Task to carry out
Leaving out the images, reproduce every line of the data that follows exactly.
Start of Block
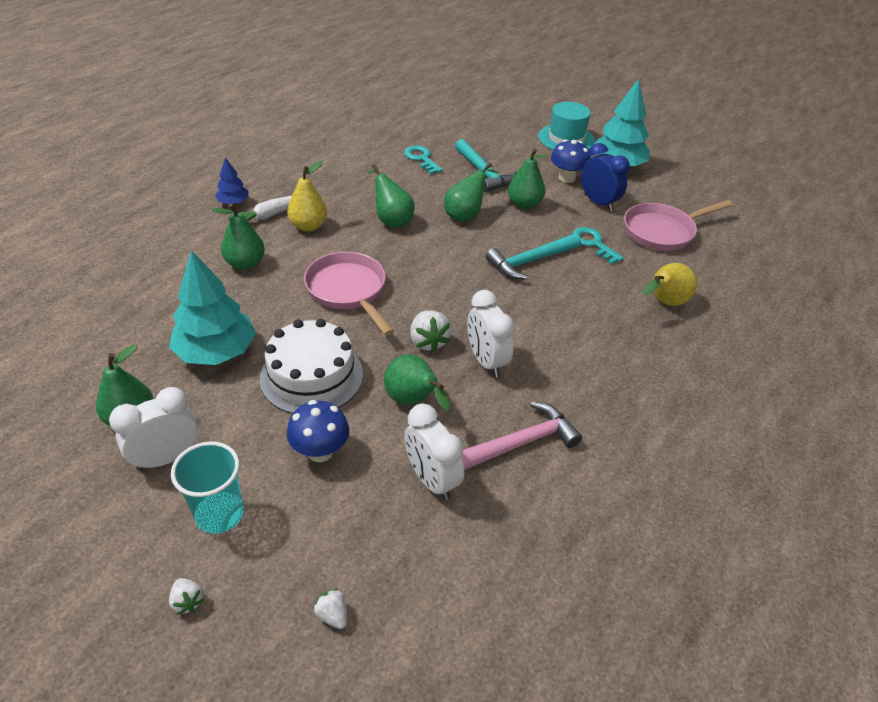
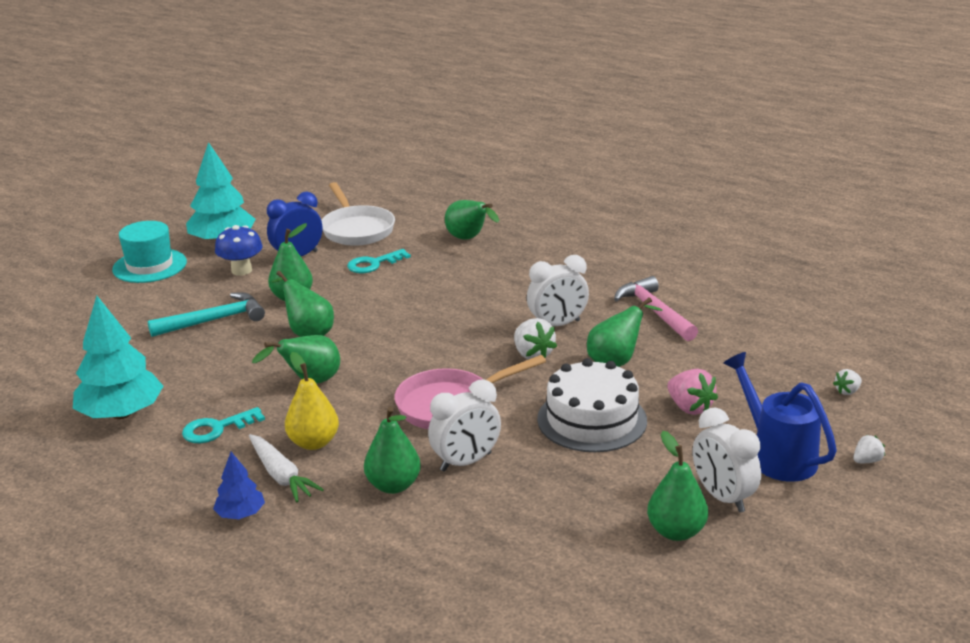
camera: 85 degrees left, 15 degrees down
turquoise tree [169,250,256,365] -> turquoise tree moved to [73,296,164,419]
turquoise cup [171,441,244,534] -> blue watering can [723,352,837,482]
blue mushroom [287,400,349,462] -> pink strawberry [667,369,718,415]
turquoise key [404,146,443,174] -> turquoise key moved to [182,407,265,443]
white clock [404,403,464,500] -> white clock moved to [428,379,501,472]
white strawberry [410,310,451,353] -> white strawberry turned 75 degrees clockwise [514,318,557,360]
turquoise hammer [486,233,581,280] -> none
pink pan [624,200,733,251] -> white pan [321,182,395,246]
yellow pear [642,263,697,306] -> green pear [445,200,499,239]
End of Block
Answer space
camera: 85 degrees left, 15 degrees down
turquoise tree [169,250,256,365] -> turquoise tree moved to [73,296,164,419]
turquoise cup [171,441,244,534] -> blue watering can [723,352,837,482]
blue mushroom [287,400,349,462] -> pink strawberry [667,369,718,415]
turquoise key [404,146,443,174] -> turquoise key moved to [182,407,265,443]
white clock [404,403,464,500] -> white clock moved to [428,379,501,472]
white strawberry [410,310,451,353] -> white strawberry turned 75 degrees clockwise [514,318,557,360]
turquoise hammer [486,233,581,280] -> none
pink pan [624,200,733,251] -> white pan [321,182,395,246]
yellow pear [642,263,697,306] -> green pear [445,200,499,239]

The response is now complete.